Scene comparison data

--*--

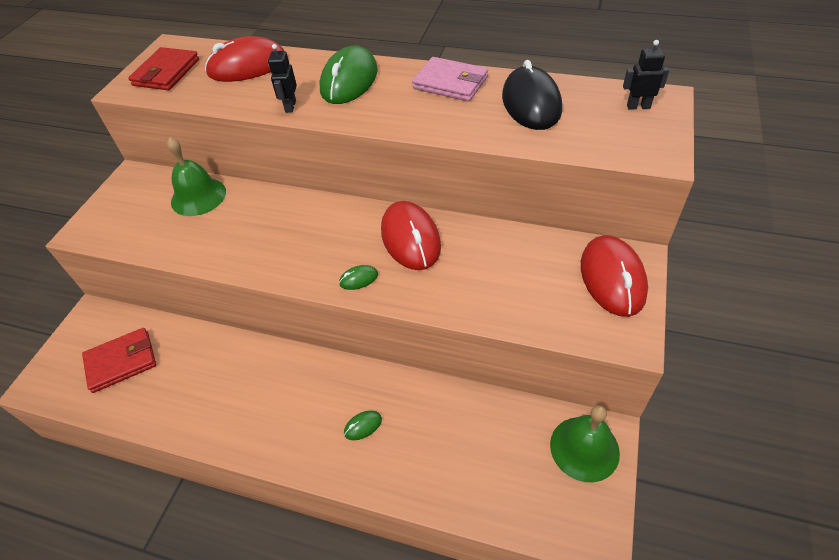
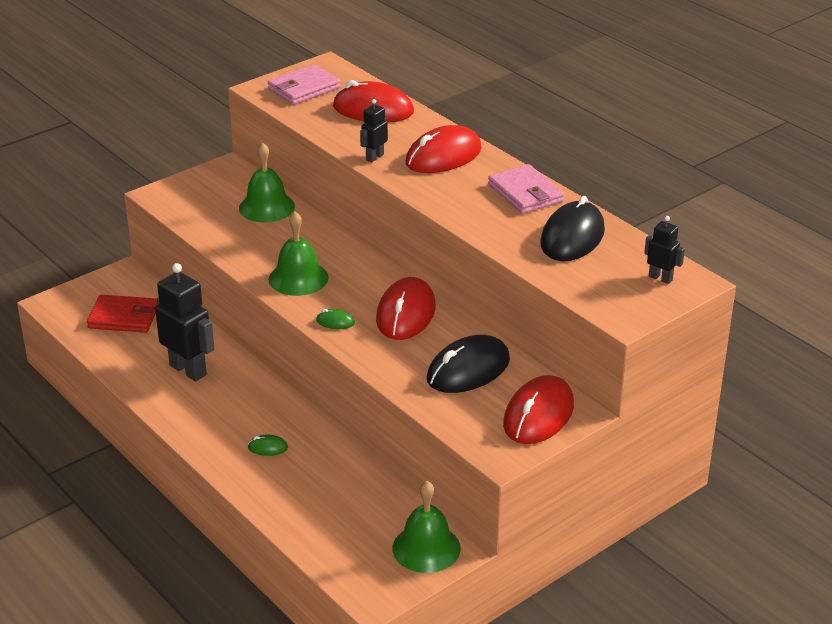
camera: 30 degrees right, 15 degrees down
(166, 72) = (304, 88): red wallet -> pink wallet
(225, 384) = (188, 370): none -> black robot
(286, 251) = (298, 278): none -> green bell
(349, 81) = (443, 156): green mouse -> red mouse
(514, 266) = (468, 370): none -> black mouse

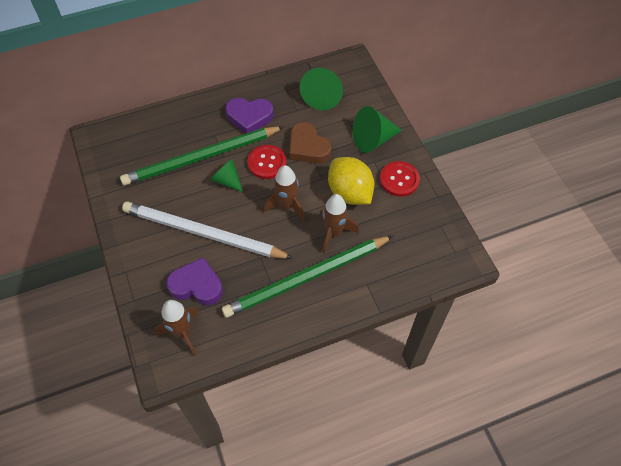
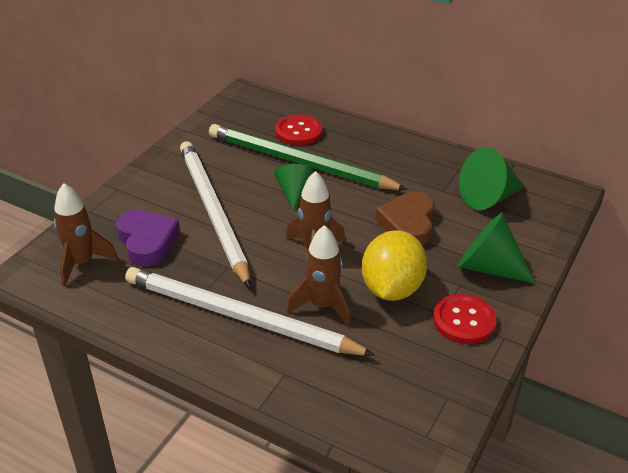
camera: 50 degrees right, 20 degrees down
(249, 117) = (388, 165): purple heart -> none
(267, 163) = (349, 206): red button -> red button (298, 132)
(306, 278) = (239, 316): green pencil -> white pencil

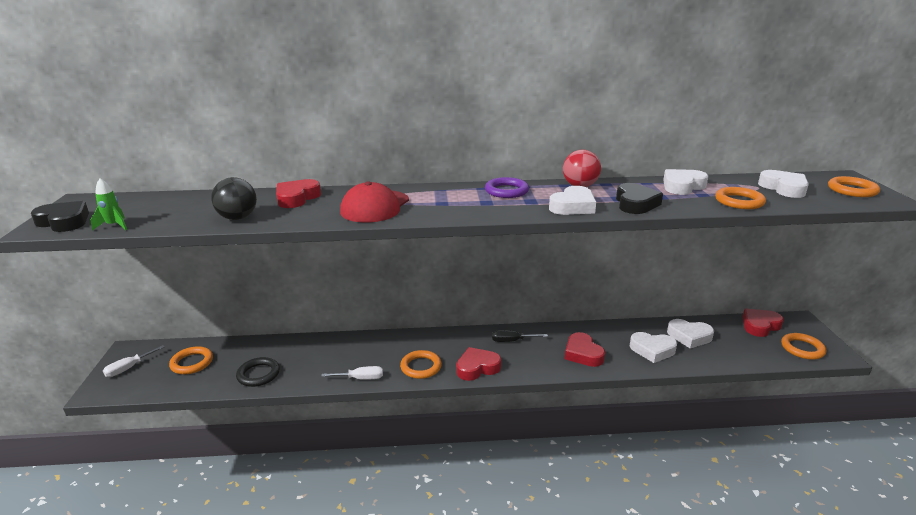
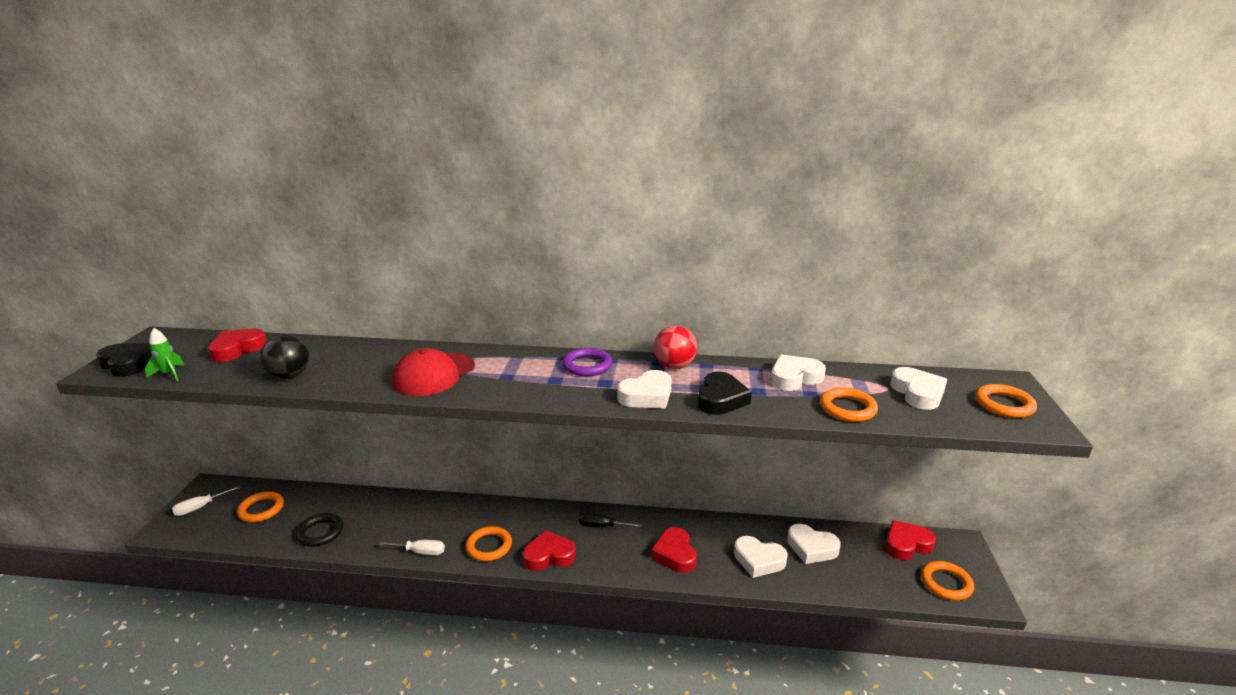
camera: 10 degrees right, 0 degrees up
(297, 198) = (362, 354): red heart -> red heart (237, 349)

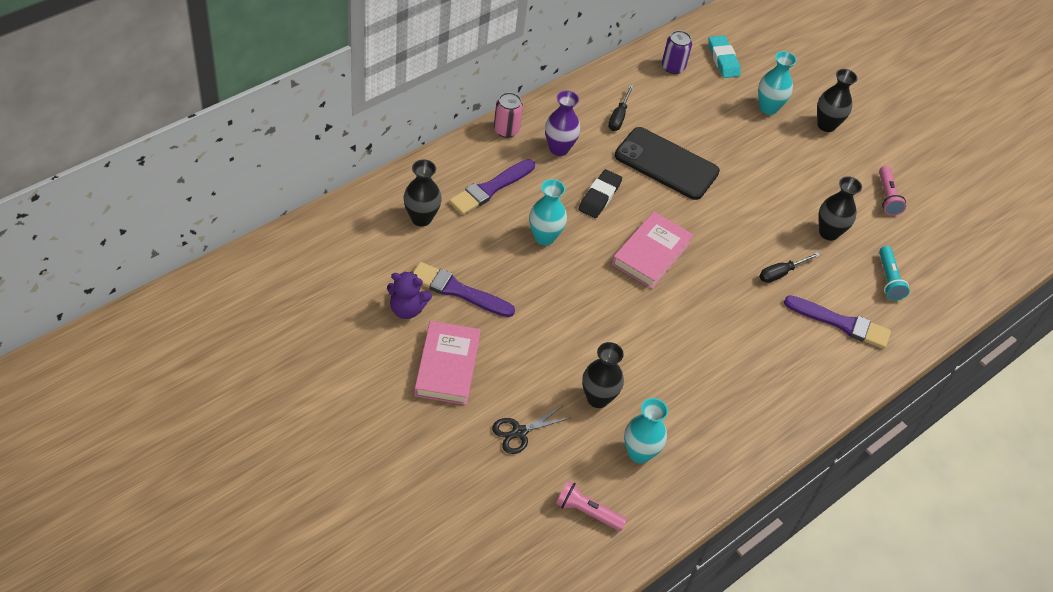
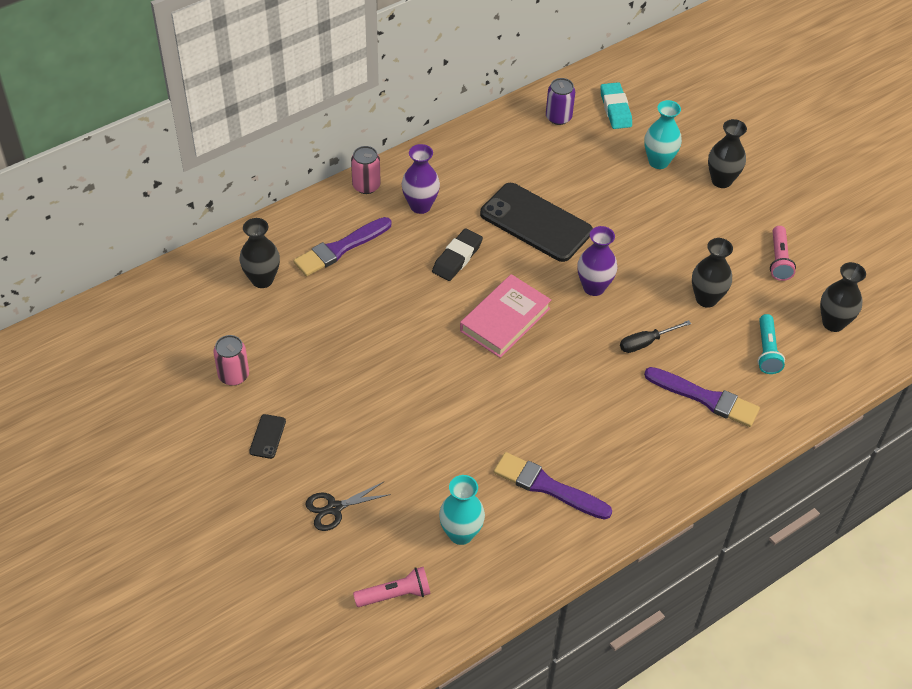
camera: 10 degrees right, 0 degrees up
(407, 309) = (233, 375): purple teddy bear -> pink can
(447, 366) = (267, 436): pink book -> black phone
(458, 290) = (290, 357): purple brush -> purple brush (547, 486)
(544, 237) = (391, 301): turquoise vase -> none
(587, 512) = (395, 594): pink flashlight -> pink flashlight turned 135 degrees clockwise
(598, 398) = (424, 474): black vase -> black vase (833, 323)
(619, 117) = (491, 171): black screwdriver -> none
(727, 223) = (593, 287): none -> purple vase

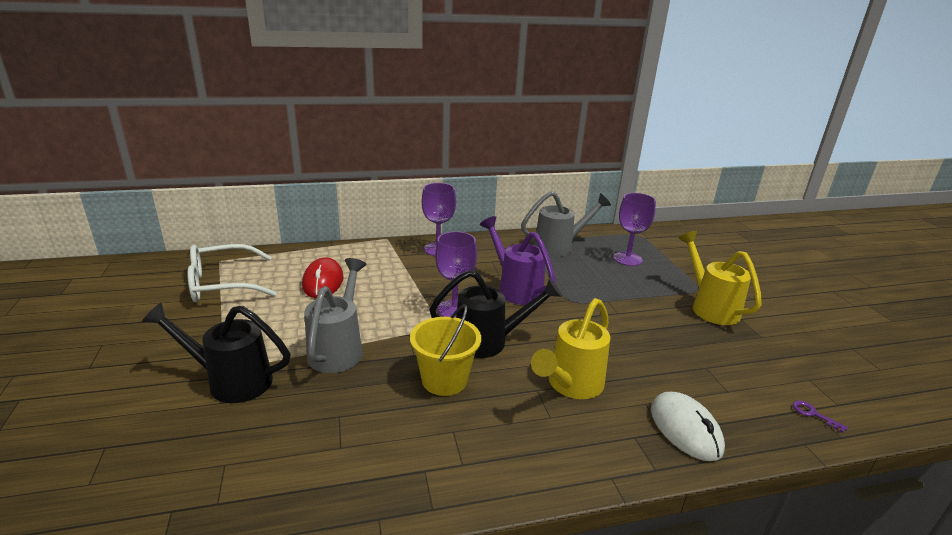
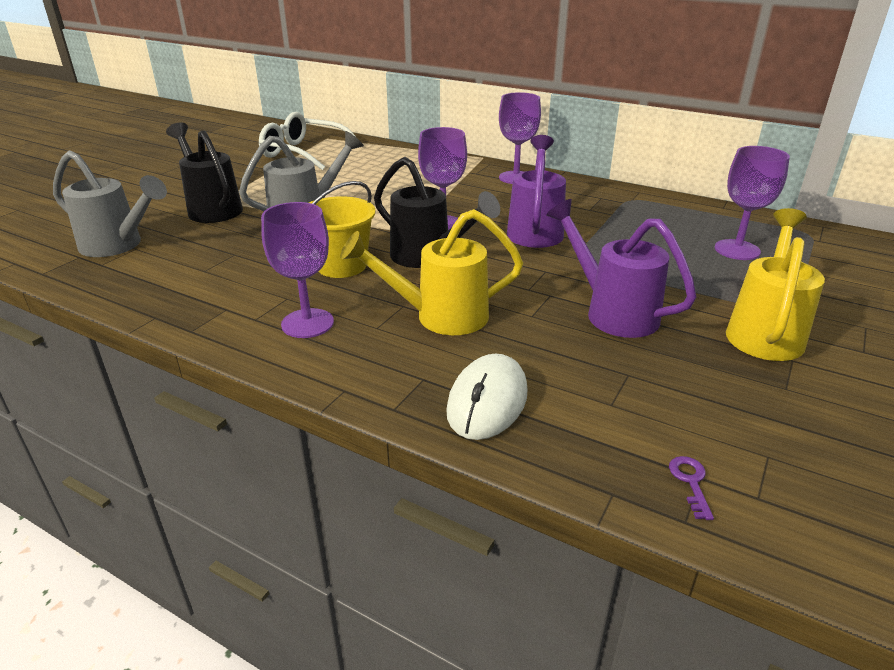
camera: 45 degrees right, 5 degrees up
(323, 282) = (373, 172): red mouse -> none
(504, 443) = (307, 323): none -> purple goblet
(559, 247) = (662, 213): grey watering can -> grey watering can (118, 246)
(640, 330) = (612, 311): none -> purple watering can

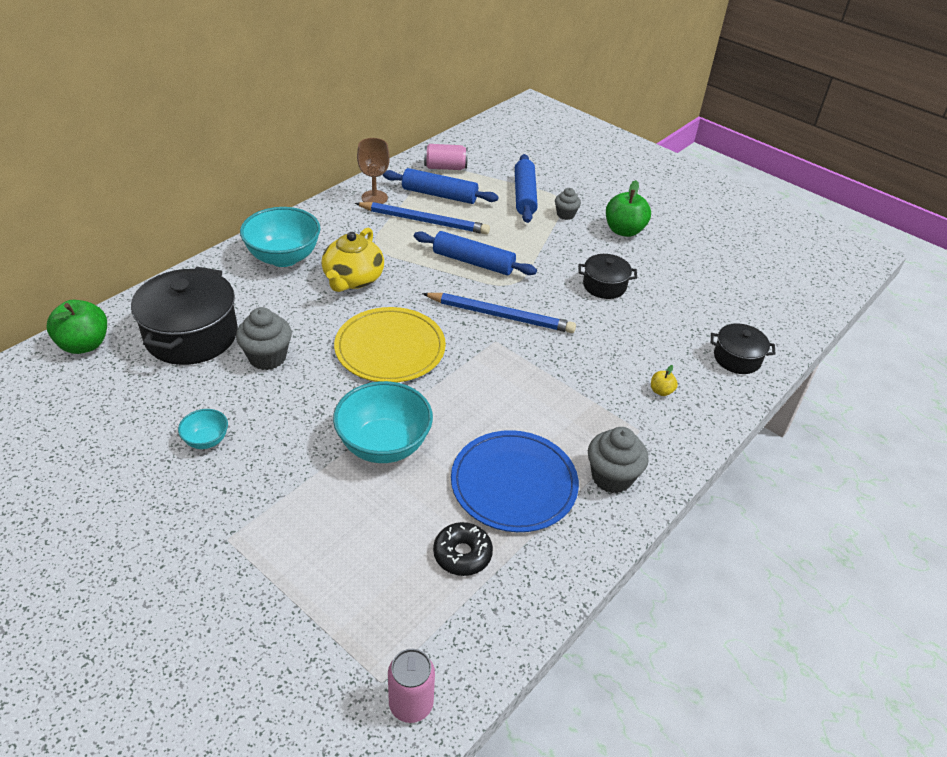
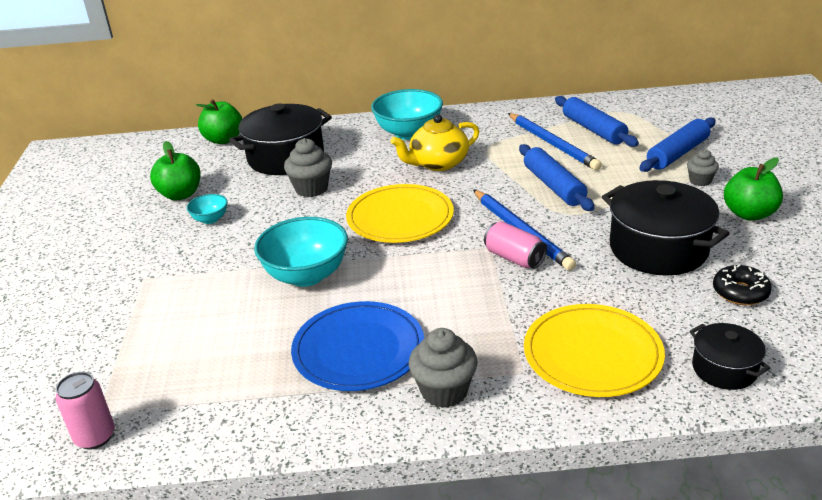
camera: 50 degrees right, 10 degrees down
(128, 430) = (180, 194): none -> green apple
(374, 198) = (533, 116): brown goblet -> none
(445, 167) = (628, 112): pink can -> pink can (514, 258)
(462, 554) = (255, 372): black donut -> black donut (740, 292)
(604, 286) = (658, 249): black pot -> black pot, size x1.86
(661, 391) = (592, 354): yellow apple -> yellow plate

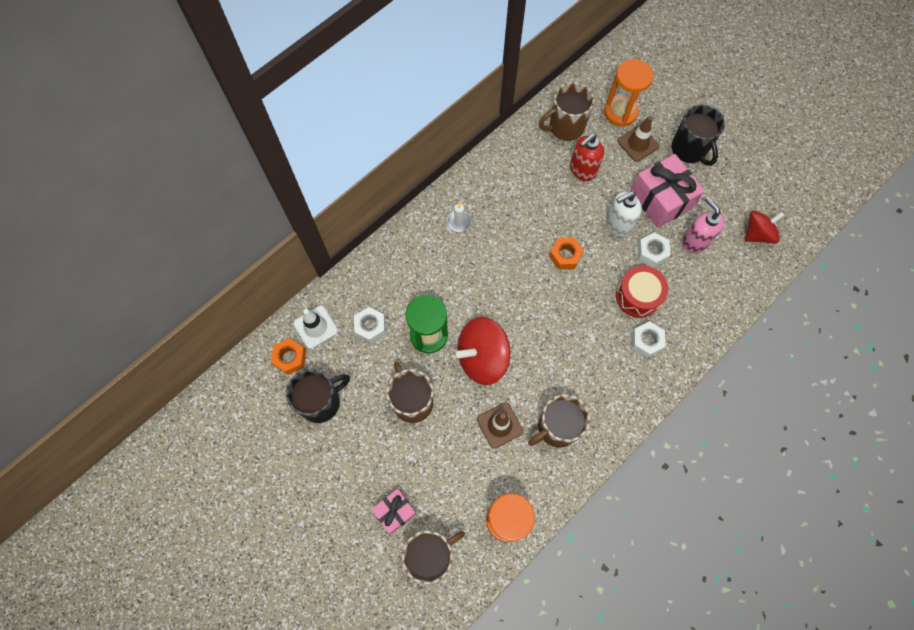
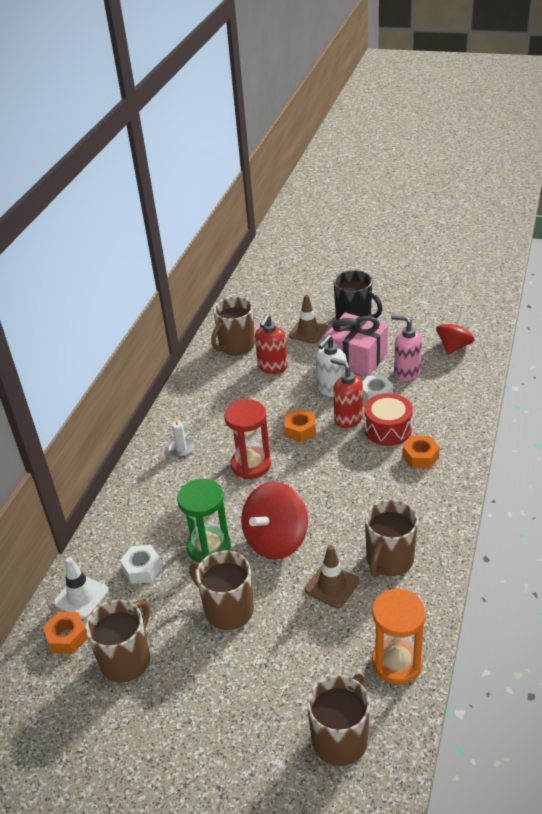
camera: 25 degrees left, 30 degrees down
(321, 402) = (126, 659): black mug -> brown mug
(395, 512) = (274, 719): pink gift -> none
(504, 270) = (251, 465): none -> red hourglass
(612, 265) = (348, 418): none -> red soap dispenser
(620, 112) = (277, 318): orange hourglass -> none
(646, 341) = (420, 457): white nut -> orange nut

--*--

• [Work request]:
Go to the line holding "(504, 270) = (251, 465): none" in the entries above and return it, along with every line after it, exactly as written.

• [Worked solution]:
(504, 270) = (251, 465): none -> red hourglass
(612, 265) = (348, 418): none -> red soap dispenser
(620, 112) = (277, 318): orange hourglass -> none
(646, 341) = (420, 457): white nut -> orange nut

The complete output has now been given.